%%

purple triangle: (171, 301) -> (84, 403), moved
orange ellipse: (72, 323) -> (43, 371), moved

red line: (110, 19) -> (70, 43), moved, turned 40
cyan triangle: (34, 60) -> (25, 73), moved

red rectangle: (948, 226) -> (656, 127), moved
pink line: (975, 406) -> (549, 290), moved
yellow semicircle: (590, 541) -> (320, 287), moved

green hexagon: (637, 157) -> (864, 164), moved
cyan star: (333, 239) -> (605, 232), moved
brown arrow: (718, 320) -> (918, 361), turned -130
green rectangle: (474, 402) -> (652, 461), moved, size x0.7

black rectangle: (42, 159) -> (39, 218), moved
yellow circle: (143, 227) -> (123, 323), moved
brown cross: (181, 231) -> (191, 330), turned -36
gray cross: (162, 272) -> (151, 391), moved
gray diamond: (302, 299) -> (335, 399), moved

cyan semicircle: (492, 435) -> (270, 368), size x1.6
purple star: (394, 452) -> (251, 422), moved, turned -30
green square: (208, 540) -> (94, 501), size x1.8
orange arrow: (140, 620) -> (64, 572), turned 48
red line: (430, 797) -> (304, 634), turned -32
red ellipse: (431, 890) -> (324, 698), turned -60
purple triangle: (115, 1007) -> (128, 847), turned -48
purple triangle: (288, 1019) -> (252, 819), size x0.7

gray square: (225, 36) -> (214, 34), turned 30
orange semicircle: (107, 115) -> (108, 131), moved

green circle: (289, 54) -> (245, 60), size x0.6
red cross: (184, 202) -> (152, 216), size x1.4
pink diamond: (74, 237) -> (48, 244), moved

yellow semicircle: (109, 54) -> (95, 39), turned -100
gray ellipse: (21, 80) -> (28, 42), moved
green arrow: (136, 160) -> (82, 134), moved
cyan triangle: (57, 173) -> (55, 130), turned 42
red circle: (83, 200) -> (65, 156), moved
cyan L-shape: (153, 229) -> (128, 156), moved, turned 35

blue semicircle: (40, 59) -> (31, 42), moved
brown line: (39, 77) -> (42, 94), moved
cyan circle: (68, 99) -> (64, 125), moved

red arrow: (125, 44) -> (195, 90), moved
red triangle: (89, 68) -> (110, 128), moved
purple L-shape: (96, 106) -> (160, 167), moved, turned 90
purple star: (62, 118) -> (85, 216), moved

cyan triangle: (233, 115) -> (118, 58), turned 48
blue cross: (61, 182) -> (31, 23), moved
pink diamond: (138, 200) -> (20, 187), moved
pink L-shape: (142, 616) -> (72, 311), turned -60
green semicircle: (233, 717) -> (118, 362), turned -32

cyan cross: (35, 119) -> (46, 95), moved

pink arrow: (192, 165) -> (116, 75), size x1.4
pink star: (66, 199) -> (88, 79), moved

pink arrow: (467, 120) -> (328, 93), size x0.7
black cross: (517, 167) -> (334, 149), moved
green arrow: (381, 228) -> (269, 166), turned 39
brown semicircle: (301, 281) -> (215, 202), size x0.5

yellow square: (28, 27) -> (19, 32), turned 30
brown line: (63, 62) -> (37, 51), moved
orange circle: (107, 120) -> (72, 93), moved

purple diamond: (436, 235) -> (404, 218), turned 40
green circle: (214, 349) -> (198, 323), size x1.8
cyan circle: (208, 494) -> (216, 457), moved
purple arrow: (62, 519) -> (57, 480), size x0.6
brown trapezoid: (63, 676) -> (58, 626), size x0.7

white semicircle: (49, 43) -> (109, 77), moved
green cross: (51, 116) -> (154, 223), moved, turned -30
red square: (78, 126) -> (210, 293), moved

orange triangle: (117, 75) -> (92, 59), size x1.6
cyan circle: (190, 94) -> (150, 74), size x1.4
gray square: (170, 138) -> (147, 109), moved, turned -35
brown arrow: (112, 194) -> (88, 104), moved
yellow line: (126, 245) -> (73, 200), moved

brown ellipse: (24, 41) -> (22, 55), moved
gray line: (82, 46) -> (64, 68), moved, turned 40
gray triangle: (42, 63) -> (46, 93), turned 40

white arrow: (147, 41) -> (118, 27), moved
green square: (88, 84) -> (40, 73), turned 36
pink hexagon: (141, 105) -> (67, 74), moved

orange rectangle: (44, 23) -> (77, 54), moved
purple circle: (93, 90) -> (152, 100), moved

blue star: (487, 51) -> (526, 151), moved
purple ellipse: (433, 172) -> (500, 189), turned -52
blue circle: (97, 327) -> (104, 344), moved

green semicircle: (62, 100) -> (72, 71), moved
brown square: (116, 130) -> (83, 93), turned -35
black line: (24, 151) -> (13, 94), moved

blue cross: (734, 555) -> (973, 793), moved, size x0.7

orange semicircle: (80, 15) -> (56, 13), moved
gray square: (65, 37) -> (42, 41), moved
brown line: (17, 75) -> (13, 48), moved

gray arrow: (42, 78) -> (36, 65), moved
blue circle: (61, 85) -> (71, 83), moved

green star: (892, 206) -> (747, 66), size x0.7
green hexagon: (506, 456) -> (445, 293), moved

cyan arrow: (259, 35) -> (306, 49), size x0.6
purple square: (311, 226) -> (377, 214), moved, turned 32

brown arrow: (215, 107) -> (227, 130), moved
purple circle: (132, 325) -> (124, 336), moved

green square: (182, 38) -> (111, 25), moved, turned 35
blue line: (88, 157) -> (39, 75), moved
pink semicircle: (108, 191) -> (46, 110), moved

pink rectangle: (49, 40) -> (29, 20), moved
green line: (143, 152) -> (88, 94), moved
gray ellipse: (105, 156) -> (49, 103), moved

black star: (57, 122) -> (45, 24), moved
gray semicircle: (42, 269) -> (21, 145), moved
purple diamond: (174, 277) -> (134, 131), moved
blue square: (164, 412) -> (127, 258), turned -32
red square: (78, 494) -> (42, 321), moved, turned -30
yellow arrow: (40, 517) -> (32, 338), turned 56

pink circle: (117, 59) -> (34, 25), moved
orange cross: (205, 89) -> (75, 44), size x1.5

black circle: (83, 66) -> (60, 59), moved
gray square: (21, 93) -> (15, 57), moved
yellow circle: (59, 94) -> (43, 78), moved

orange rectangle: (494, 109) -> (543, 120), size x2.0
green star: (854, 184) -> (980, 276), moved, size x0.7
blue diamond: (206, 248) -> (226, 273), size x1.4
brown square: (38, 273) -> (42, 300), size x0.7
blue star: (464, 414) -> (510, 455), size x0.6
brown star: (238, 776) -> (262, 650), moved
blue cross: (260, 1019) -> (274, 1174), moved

%%

**WHAT IS NEEDED:** The material should be transcribed in full, character for character.

**EXERCISE SOLUTION:**
purple triangle: (171, 301) -> (84, 403), moved
orange ellipse: (72, 323) -> (43, 371), moved

red line: (110, 19) -> (70, 43), moved, turned 40
cyan triangle: (34, 60) -> (25, 73), moved

red rectangle: (948, 226) -> (656, 127), moved
pink line: (975, 406) -> (549, 290), moved
yellow semicircle: (590, 541) -> (320, 287), moved

green hexagon: (637, 157) -> (864, 164), moved
cyan star: (333, 239) -> (605, 232), moved
brown arrow: (718, 320) -> (918, 361), turned -130
green rectangle: (474, 402) -> (652, 461), moved, size x0.7

black rectangle: (42, 159) -> (39, 218), moved
yellow circle: (143, 227) -> (123, 323), moved
brown cross: (181, 231) -> (191, 330), turned -36
gray cross: (162, 272) -> (151, 391), moved
gray diamond: (302, 299) -> (335, 399), moved

cyan semicircle: (492, 435) -> (270, 368), size x1.6
purple star: (394, 452) -> (251, 422), moved, turned -30
green square: (208, 540) -> (94, 501), size x1.8
orange arrow: (140, 620) -> (64, 572), turned 48
red line: (430, 797) -> (304, 634), turned -32
red ellipse: (431, 890) -> (324, 698), turned -60
purple triangle: (115, 1007) -> (128, 847), turned -48
purple triangle: (288, 1019) -> (252, 819), size x0.7

gray square: (225, 36) -> (214, 34), turned 30
orange semicircle: (107, 115) -> (108, 131), moved

green circle: (289, 54) -> (245, 60), size x0.6
red cross: (184, 202) -> (152, 216), size x1.4
pink diamond: (74, 237) -> (48, 244), moved

yellow semicircle: (109, 54) -> (95, 39), turned -100
gray ellipse: (21, 80) -> (28, 42), moved
green arrow: (136, 160) -> (82, 134), moved
cyan triangle: (57, 173) -> (55, 130), turned 42
red circle: (83, 200) -> (65, 156), moved
cyan L-shape: (153, 229) -> (128, 156), moved, turned 35

blue semicircle: (40, 59) -> (31, 42), moved
brown line: (39, 77) -> (42, 94), moved
cyan circle: (68, 99) -> (64, 125), moved

red arrow: (125, 44) -> (195, 90), moved
red triangle: (89, 68) -> (110, 128), moved
purple L-shape: (96, 106) -> (160, 167), moved, turned 90
purple star: (62, 118) -> (85, 216), moved

cyan triangle: (233, 115) -> (118, 58), turned 48
blue cross: (61, 182) -> (31, 23), moved
pink diamond: (138, 200) -> (20, 187), moved
pink L-shape: (142, 616) -> (72, 311), turned -60
green semicircle: (233, 717) -> (118, 362), turned -32

cyan cross: (35, 119) -> (46, 95), moved

pink arrow: (192, 165) -> (116, 75), size x1.4
pink star: (66, 199) -> (88, 79), moved

pink arrow: (467, 120) -> (328, 93), size x0.7
black cross: (517, 167) -> (334, 149), moved
green arrow: (381, 228) -> (269, 166), turned 39
brown semicircle: (301, 281) -> (215, 202), size x0.5

yellow square: (28, 27) -> (19, 32), turned 30
brown line: (63, 62) -> (37, 51), moved
orange circle: (107, 120) -> (72, 93), moved

purple diamond: (436, 235) -> (404, 218), turned 40
green circle: (214, 349) -> (198, 323), size x1.8
cyan circle: (208, 494) -> (216, 457), moved
purple arrow: (62, 519) -> (57, 480), size x0.6
brown trapezoid: (63, 676) -> (58, 626), size x0.7

white semicircle: (49, 43) -> (109, 77), moved
green cross: (51, 116) -> (154, 223), moved, turned -30
red square: (78, 126) -> (210, 293), moved

orange triangle: (117, 75) -> (92, 59), size x1.6
cyan circle: (190, 94) -> (150, 74), size x1.4
gray square: (170, 138) -> (147, 109), moved, turned -35
brown arrow: (112, 194) -> (88, 104), moved
yellow line: (126, 245) -> (73, 200), moved

brown ellipse: (24, 41) -> (22, 55), moved
gray line: (82, 46) -> (64, 68), moved, turned 40
gray triangle: (42, 63) -> (46, 93), turned 40

white arrow: (147, 41) -> (118, 27), moved
green square: (88, 84) -> (40, 73), turned 36
pink hexagon: (141, 105) -> (67, 74), moved

orange rectangle: (44, 23) -> (77, 54), moved
purple circle: (93, 90) -> (152, 100), moved

blue star: (487, 51) -> (526, 151), moved
purple ellipse: (433, 172) -> (500, 189), turned -52
blue circle: (97, 327) -> (104, 344), moved

green semicircle: (62, 100) -> (72, 71), moved
brown square: (116, 130) -> (83, 93), turned -35
black line: (24, 151) -> (13, 94), moved

blue cross: (734, 555) -> (973, 793), moved, size x0.7

orange semicircle: (80, 15) -> (56, 13), moved
gray square: (65, 37) -> (42, 41), moved
brown line: (17, 75) -> (13, 48), moved

gray arrow: (42, 78) -> (36, 65), moved
blue circle: (61, 85) -> (71, 83), moved

green star: (892, 206) -> (747, 66), size x0.7
green hexagon: (506, 456) -> (445, 293), moved

cyan arrow: (259, 35) -> (306, 49), size x0.6
purple square: (311, 226) -> (377, 214), moved, turned 32

brown arrow: (215, 107) -> (227, 130), moved
purple circle: (132, 325) -> (124, 336), moved

green square: (182, 38) -> (111, 25), moved, turned 35
blue line: (88, 157) -> (39, 75), moved
pink semicircle: (108, 191) -> (46, 110), moved

pink rectangle: (49, 40) -> (29, 20), moved
green line: (143, 152) -> (88, 94), moved
gray ellipse: (105, 156) -> (49, 103), moved

black star: (57, 122) -> (45, 24), moved
gray semicircle: (42, 269) -> (21, 145), moved
purple diamond: (174, 277) -> (134, 131), moved
blue square: (164, 412) -> (127, 258), turned -32
red square: (78, 494) -> (42, 321), moved, turned -30
yellow arrow: (40, 517) -> (32, 338), turned 56

pink circle: (117, 59) -> (34, 25), moved
orange cross: (205, 89) -> (75, 44), size x1.5

black circle: (83, 66) -> (60, 59), moved
gray square: (21, 93) -> (15, 57), moved
yellow circle: (59, 94) -> (43, 78), moved

orange rectangle: (494, 109) -> (543, 120), size x2.0
green star: (854, 184) -> (980, 276), moved, size x0.7
blue diamond: (206, 248) -> (226, 273), size x1.4
brown square: (38, 273) -> (42, 300), size x0.7
blue star: (464, 414) -> (510, 455), size x0.6
brown star: (238, 776) -> (262, 650), moved
blue cross: (260, 1019) -> (274, 1174), moved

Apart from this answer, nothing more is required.